> _Records_:
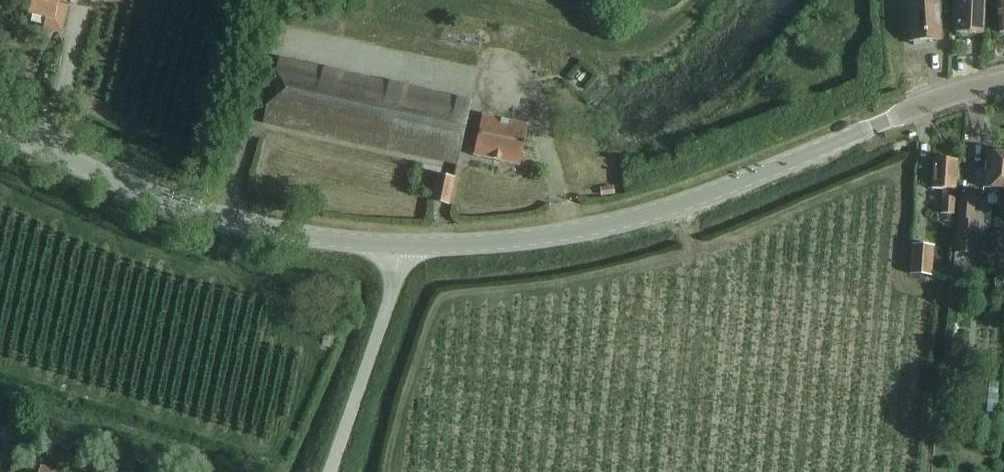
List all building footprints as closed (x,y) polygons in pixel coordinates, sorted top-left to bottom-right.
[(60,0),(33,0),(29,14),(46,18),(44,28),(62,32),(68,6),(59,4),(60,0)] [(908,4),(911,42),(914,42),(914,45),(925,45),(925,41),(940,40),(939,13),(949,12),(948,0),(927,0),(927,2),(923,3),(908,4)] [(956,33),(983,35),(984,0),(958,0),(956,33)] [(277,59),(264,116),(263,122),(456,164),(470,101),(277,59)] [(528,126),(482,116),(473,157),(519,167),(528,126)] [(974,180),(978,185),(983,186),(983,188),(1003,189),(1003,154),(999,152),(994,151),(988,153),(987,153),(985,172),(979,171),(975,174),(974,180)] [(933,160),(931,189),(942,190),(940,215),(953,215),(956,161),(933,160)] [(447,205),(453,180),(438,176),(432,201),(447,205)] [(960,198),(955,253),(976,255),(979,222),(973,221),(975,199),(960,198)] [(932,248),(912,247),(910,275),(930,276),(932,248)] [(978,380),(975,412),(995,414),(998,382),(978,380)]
--
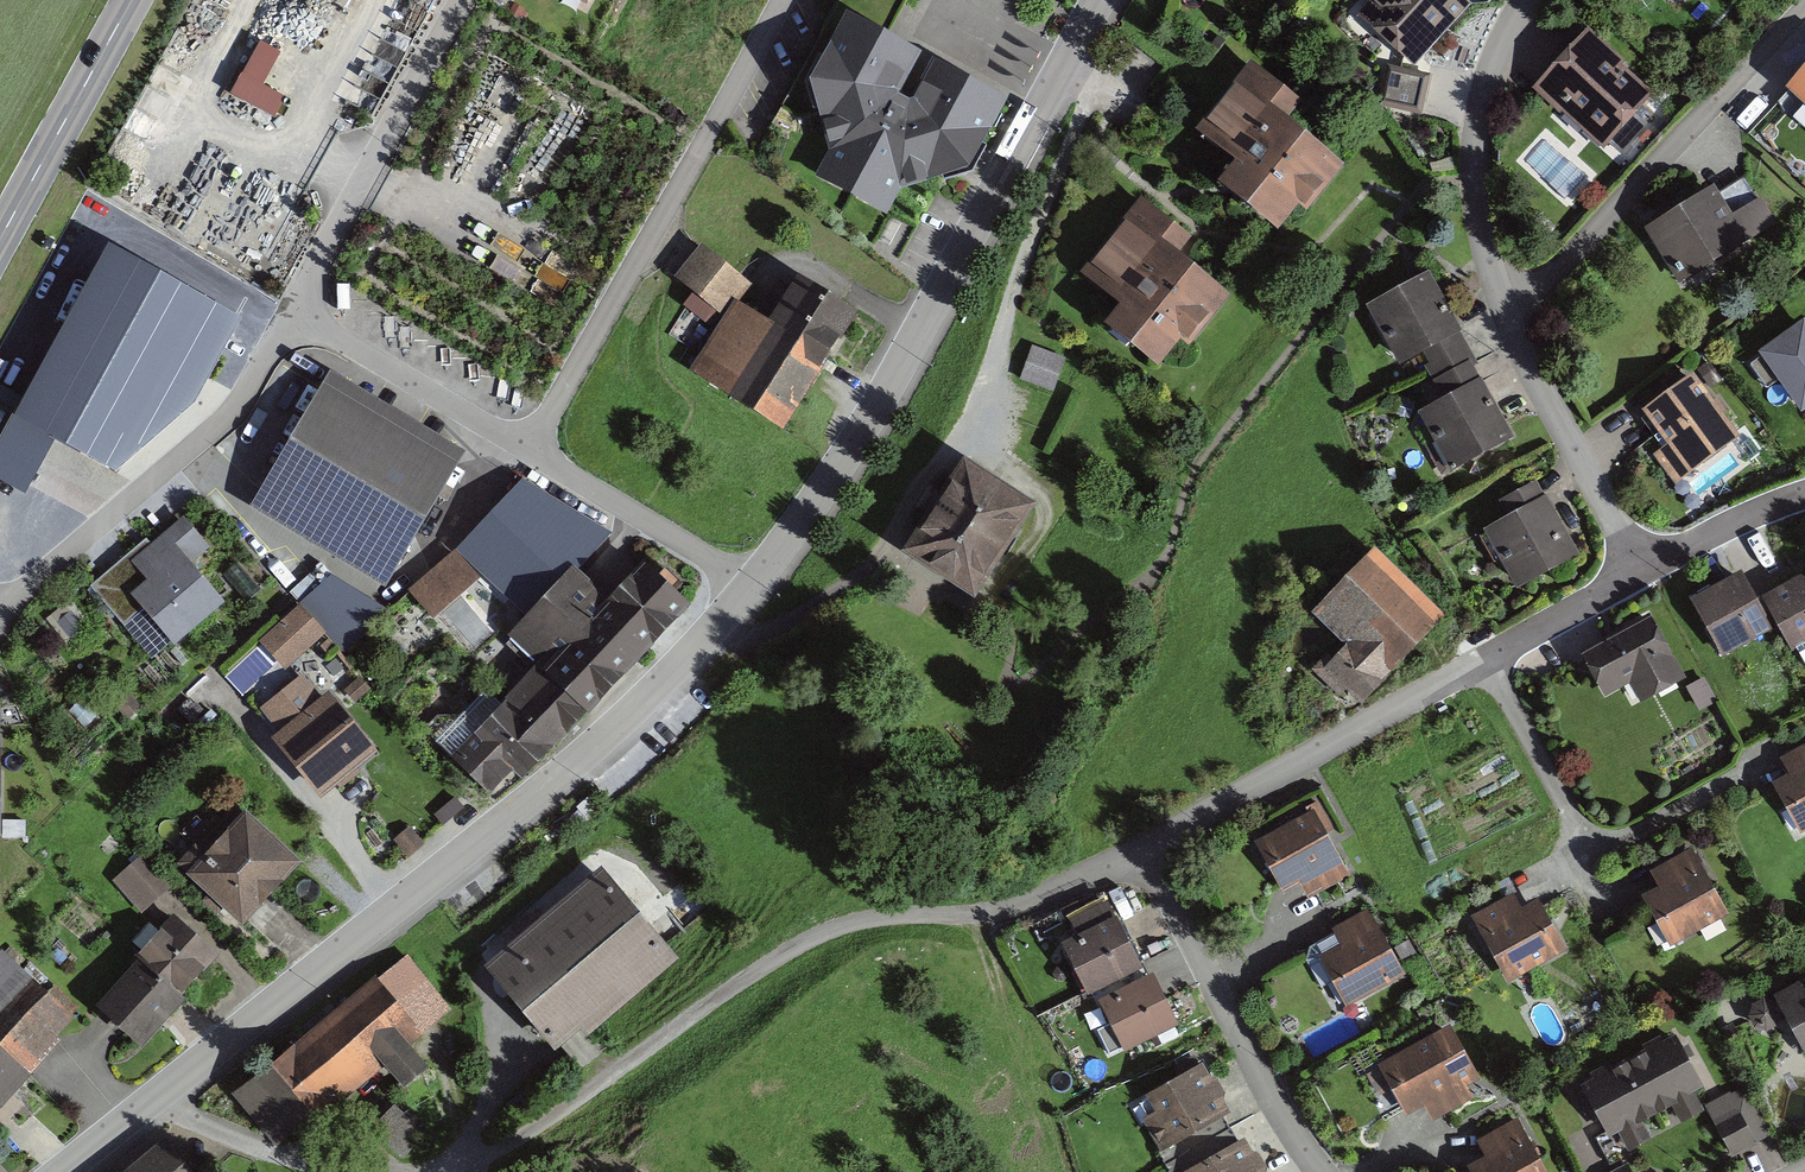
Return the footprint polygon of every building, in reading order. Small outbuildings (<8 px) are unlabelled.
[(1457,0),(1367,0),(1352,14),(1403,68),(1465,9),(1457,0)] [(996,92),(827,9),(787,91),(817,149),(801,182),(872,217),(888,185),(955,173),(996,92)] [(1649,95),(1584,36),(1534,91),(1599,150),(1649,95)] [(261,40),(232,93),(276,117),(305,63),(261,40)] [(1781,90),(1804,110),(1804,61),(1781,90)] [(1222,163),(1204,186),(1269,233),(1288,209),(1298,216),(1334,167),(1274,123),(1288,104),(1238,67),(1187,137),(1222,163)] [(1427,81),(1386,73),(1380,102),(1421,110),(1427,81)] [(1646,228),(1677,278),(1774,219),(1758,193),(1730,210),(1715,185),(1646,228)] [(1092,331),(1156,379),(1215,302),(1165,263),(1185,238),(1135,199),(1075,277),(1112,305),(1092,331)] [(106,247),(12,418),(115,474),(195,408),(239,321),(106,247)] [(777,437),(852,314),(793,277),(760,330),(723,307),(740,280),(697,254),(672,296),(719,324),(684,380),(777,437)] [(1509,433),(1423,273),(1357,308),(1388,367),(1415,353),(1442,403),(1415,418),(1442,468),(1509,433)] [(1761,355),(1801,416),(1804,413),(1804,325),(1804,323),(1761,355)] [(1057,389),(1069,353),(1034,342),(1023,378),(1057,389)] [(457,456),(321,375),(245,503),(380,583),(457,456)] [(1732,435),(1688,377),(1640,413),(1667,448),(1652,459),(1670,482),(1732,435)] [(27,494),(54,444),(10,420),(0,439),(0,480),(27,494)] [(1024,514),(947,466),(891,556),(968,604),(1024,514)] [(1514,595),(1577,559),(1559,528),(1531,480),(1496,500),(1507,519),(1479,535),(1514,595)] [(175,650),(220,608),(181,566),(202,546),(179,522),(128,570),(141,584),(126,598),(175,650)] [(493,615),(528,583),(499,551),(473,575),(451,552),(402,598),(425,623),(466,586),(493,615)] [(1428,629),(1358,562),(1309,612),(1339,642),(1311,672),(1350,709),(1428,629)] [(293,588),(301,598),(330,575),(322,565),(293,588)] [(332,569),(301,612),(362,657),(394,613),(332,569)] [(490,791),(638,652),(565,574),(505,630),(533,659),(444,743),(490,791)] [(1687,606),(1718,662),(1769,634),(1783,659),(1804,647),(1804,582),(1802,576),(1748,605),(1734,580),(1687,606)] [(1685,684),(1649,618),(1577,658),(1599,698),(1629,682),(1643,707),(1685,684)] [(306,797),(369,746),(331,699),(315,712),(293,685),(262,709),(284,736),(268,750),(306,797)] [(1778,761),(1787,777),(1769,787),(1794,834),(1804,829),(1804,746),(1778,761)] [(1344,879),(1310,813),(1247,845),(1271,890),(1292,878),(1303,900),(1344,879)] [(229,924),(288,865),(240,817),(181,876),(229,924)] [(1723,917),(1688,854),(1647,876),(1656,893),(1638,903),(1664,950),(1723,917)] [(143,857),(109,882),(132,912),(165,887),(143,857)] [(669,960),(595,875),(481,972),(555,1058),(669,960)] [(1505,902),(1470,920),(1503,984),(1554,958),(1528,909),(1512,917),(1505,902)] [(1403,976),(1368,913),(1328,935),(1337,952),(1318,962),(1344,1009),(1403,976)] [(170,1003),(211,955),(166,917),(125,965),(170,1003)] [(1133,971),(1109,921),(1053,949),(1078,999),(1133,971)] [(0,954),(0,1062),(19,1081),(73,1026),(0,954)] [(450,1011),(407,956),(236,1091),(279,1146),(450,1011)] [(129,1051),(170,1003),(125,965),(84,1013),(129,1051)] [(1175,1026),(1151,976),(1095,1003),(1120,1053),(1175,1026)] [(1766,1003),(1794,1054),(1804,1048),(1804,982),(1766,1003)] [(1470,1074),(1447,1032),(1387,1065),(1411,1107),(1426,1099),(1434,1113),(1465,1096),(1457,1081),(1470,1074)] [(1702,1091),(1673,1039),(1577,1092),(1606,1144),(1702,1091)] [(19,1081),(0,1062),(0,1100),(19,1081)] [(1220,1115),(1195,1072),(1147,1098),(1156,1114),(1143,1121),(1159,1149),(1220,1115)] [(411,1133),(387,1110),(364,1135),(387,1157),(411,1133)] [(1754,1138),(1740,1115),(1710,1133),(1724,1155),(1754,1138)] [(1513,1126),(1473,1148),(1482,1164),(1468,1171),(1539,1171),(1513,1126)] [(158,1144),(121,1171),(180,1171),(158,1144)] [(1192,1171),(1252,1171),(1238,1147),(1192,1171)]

> _Your objective_:
Look through the listing and extract every line with "building" in it.

> _Exercise result_:
List all building footprints as closed (x,y) polygons in pixel coordinates, sorted top-left to bottom-right.
Return the footprint polygon of every building, in reading order. Small outbuildings (<8 px) are unlabelled.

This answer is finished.